(Dataset items)
————————

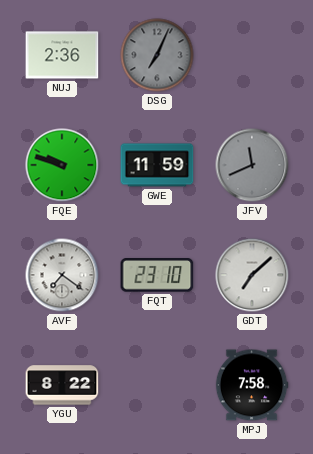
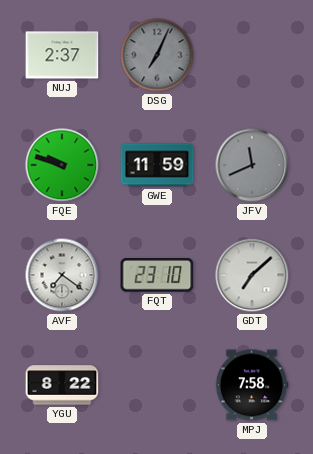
NUJ: 2:36 -> 2:37
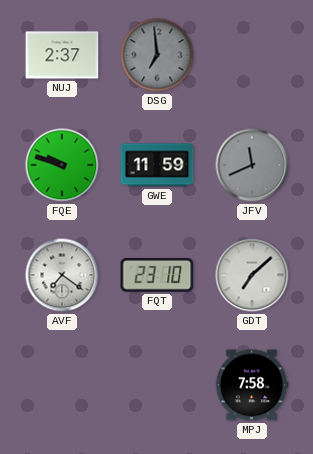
DSG: 7:04 -> 6:59
YGU: 8:22 -> none
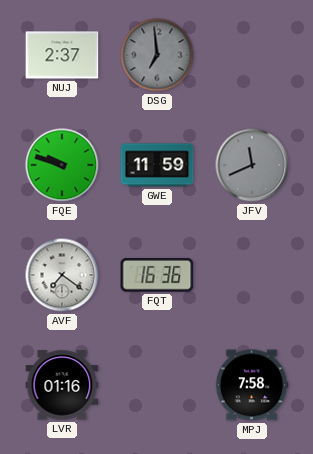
FQT: 23:10 -> 16:36
GDT: 7:08 -> none
LVR: none -> 01:16
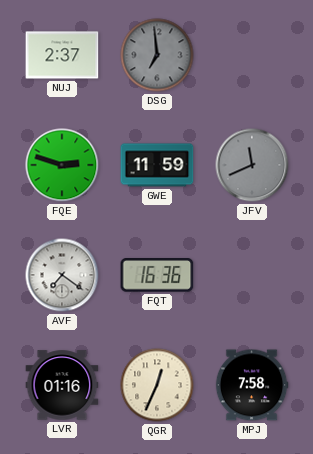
FQE: 9:48 -> 2:48
QGR: none -> 12:34
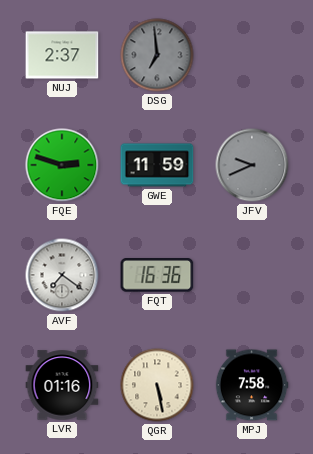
JFV: 11:41 -> 9:41
QGR: 12:34 -> 5:28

————————

# [What to produce]
Reproduce all of the lines above character for character, omitting the pictures.

# [Written answer]
NUJ: 2:36 -> 2:37
DSG: 7:04 -> 6:59
YGU: 8:22 -> none
FQT: 23:10 -> 16:36
GDT: 7:08 -> none
LVR: none -> 01:16
FQE: 9:48 -> 2:48
QGR: none -> 12:34
JFV: 11:41 -> 9:41
QGR: 12:34 -> 5:28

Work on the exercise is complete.